*WHAT TO WORK ON*: Each line of the records that holds "yellow" should be shown in full.

[Object matching data]
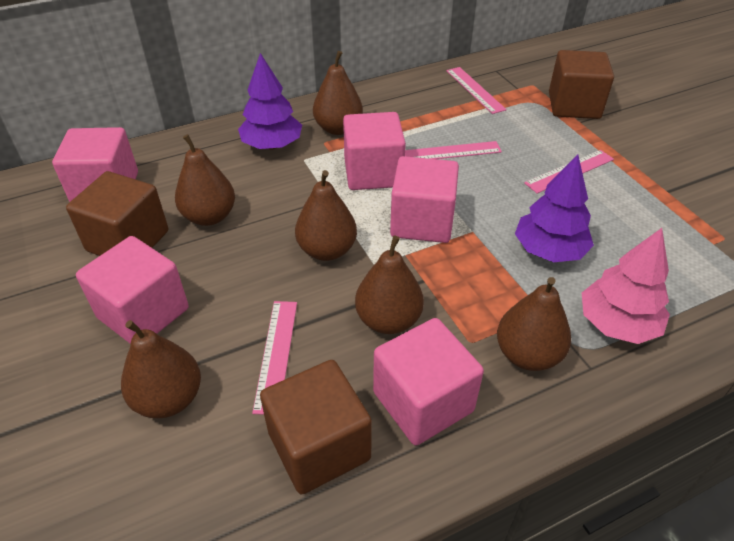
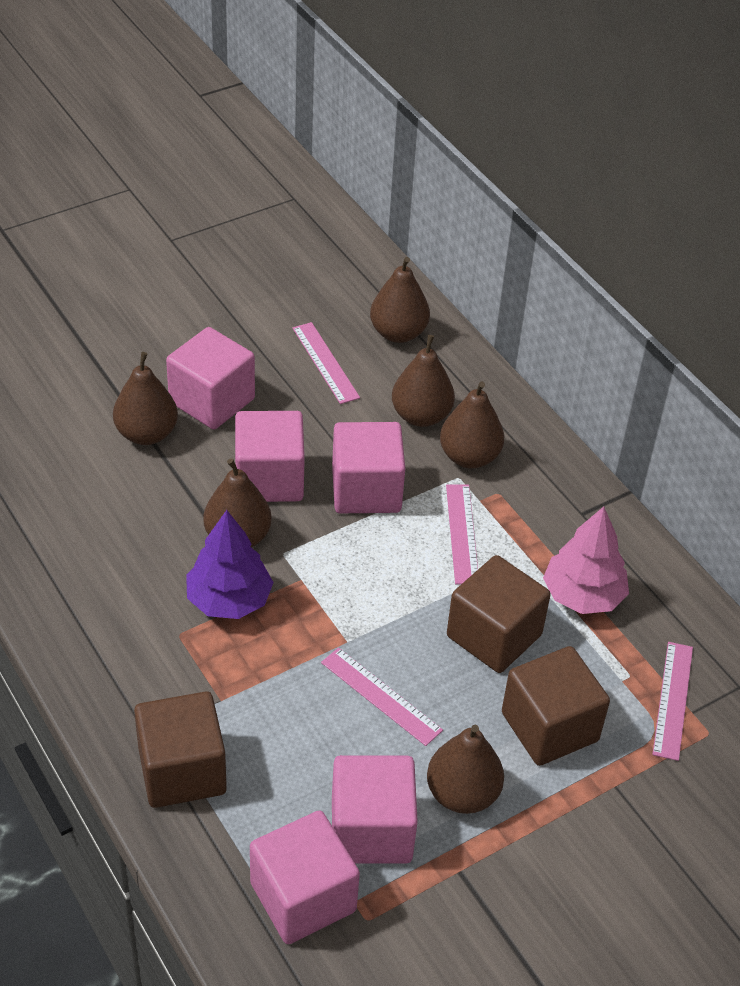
purple tree: 2 -> 1

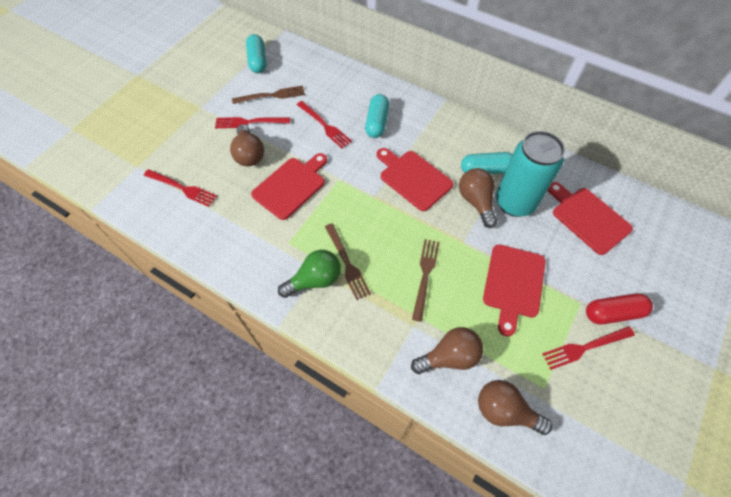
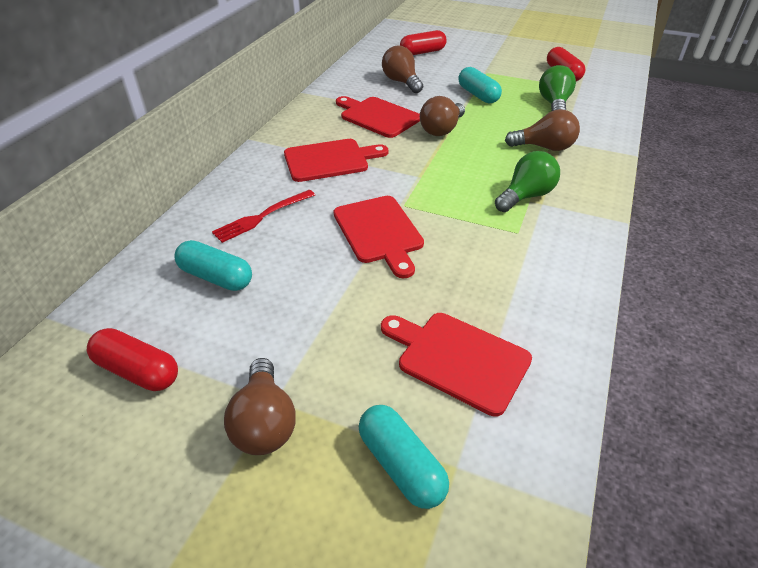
brown fork: 3 -> 0
green light bulb: 1 -> 2
red capsule: 1 -> 3
red fork: 4 -> 1
turquoise can: 1 -> 0

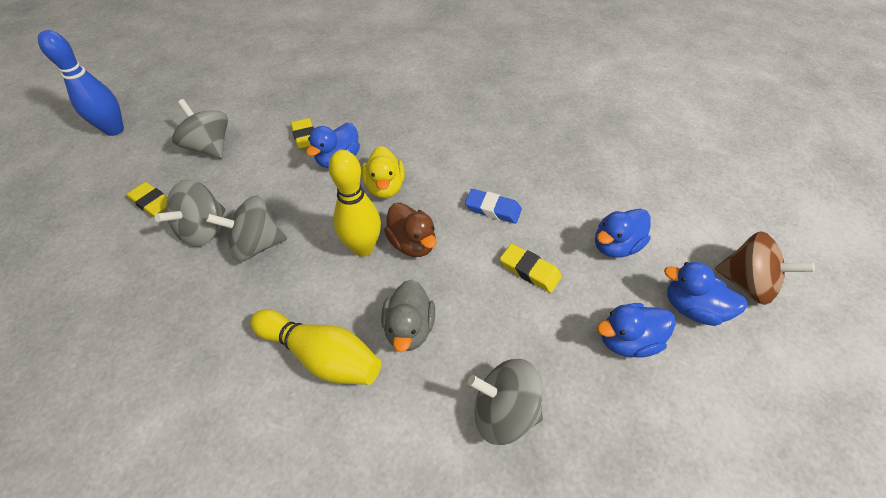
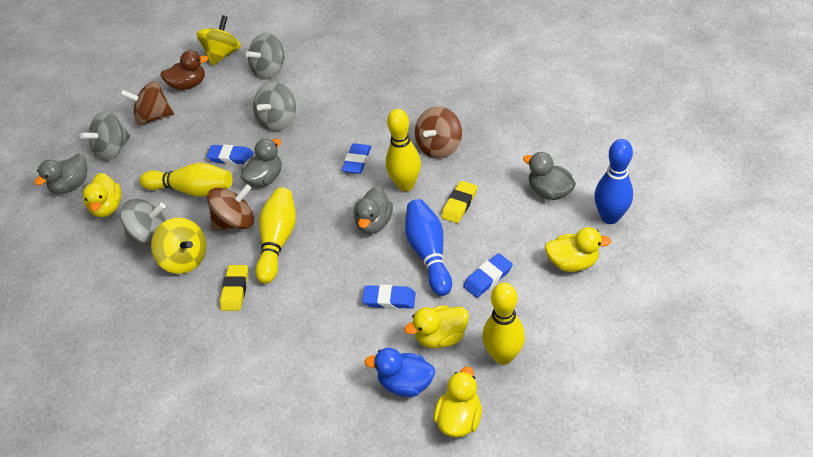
blue bowling pin: 1 -> 2
blue duck: 4 -> 1
blue eraser: 1 -> 4
brown spinning top: 1 -> 3
grey duck: 1 -> 4
yellow bowling pin: 2 -> 4
yellow duck: 1 -> 4
yellow eraser: 3 -> 2
yellow spinning top: 0 -> 2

*RESULT*:
yellow bowling pin: 2 -> 4
yellow duck: 1 -> 4
yellow eraser: 3 -> 2
yellow spinning top: 0 -> 2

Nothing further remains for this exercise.